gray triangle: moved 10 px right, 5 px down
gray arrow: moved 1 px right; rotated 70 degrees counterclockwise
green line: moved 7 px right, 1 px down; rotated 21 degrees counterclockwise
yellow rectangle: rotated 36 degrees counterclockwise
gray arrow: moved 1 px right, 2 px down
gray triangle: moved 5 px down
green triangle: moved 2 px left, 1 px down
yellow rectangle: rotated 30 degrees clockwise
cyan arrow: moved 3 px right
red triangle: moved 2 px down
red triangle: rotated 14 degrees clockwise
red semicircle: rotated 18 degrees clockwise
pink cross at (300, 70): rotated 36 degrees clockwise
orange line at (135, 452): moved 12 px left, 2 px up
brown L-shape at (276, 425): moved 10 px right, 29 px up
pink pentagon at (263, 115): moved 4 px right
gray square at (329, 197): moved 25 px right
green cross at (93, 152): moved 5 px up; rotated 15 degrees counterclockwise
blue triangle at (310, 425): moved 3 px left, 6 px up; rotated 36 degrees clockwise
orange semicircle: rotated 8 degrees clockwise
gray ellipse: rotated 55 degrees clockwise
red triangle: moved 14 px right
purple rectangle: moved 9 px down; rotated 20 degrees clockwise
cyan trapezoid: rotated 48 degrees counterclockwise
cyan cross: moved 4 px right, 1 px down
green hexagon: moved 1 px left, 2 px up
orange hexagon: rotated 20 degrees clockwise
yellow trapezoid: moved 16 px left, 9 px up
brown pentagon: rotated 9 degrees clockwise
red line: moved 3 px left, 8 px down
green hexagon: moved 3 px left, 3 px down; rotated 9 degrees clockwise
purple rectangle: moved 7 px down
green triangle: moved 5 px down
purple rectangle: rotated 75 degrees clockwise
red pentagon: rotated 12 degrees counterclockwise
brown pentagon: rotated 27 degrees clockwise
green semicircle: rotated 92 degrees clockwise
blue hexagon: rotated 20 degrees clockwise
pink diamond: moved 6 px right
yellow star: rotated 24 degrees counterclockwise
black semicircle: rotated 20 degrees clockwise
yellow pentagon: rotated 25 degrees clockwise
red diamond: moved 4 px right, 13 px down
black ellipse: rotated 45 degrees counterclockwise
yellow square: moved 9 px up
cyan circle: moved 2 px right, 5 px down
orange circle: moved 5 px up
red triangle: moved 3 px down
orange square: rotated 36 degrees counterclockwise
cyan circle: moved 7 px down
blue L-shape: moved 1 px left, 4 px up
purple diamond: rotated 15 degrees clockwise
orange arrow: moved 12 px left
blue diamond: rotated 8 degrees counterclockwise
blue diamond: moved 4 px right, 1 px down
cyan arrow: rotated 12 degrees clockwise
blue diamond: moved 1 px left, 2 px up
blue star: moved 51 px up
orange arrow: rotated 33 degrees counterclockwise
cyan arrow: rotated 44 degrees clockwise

:::

[DIRECTIONS FOR THIS TASK]: Could you reproduce every row above word for word, from first to last?

[CORRECT RESPONSE]:
gray triangle: moved 10 px right, 5 px down
gray arrow: moved 1 px right; rotated 70 degrees counterclockwise
green line: moved 7 px right, 1 px down; rotated 21 degrees counterclockwise
yellow rectangle: rotated 36 degrees counterclockwise
gray arrow: moved 1 px right, 2 px down
gray triangle: moved 5 px down
green triangle: moved 2 px left, 1 px down
yellow rectangle: rotated 30 degrees clockwise
cyan arrow: moved 3 px right
red triangle: moved 2 px down
red triangle: rotated 14 degrees clockwise
red semicircle: rotated 18 degrees clockwise
pink cross at (300, 70): rotated 36 degrees clockwise
orange line at (135, 452): moved 12 px left, 2 px up
brown L-shape at (276, 425): moved 10 px right, 29 px up
pink pentagon at (263, 115): moved 4 px right
gray square at (329, 197): moved 25 px right
green cross at (93, 152): moved 5 px up; rotated 15 degrees counterclockwise
blue triangle at (310, 425): moved 3 px left, 6 px up; rotated 36 degrees clockwise
orange semicircle: rotated 8 degrees clockwise
gray ellipse: rotated 55 degrees clockwise
red triangle: moved 14 px right
purple rectangle: moved 9 px down; rotated 20 degrees clockwise
cyan trapezoid: rotated 48 degrees counterclockwise
cyan cross: moved 4 px right, 1 px down
green hexagon: moved 1 px left, 2 px up
orange hexagon: rotated 20 degrees clockwise
yellow trapezoid: moved 16 px left, 9 px up
brown pentagon: rotated 9 degrees clockwise
red line: moved 3 px left, 8 px down
green hexagon: moved 3 px left, 3 px down; rotated 9 degrees clockwise
purple rectangle: moved 7 px down
green triangle: moved 5 px down
purple rectangle: rotated 75 degrees clockwise
red pentagon: rotated 12 degrees counterclockwise
brown pentagon: rotated 27 degrees clockwise
green semicircle: rotated 92 degrees clockwise
blue hexagon: rotated 20 degrees clockwise
pink diamond: moved 6 px right
yellow star: rotated 24 degrees counterclockwise
black semicircle: rotated 20 degrees clockwise
yellow pentagon: rotated 25 degrees clockwise
red diamond: moved 4 px right, 13 px down
black ellipse: rotated 45 degrees counterclockwise
yellow square: moved 9 px up
cyan circle: moved 2 px right, 5 px down
orange circle: moved 5 px up
red triangle: moved 3 px down
orange square: rotated 36 degrees counterclockwise
cyan circle: moved 7 px down
blue L-shape: moved 1 px left, 4 px up
purple diamond: rotated 15 degrees clockwise
orange arrow: moved 12 px left
blue diamond: rotated 8 degrees counterclockwise
blue diamond: moved 4 px right, 1 px down
cyan arrow: rotated 12 degrees clockwise
blue diamond: moved 1 px left, 2 px up
blue star: moved 51 px up
orange arrow: rotated 33 degrees counterclockwise
cyan arrow: rotated 44 degrees clockwise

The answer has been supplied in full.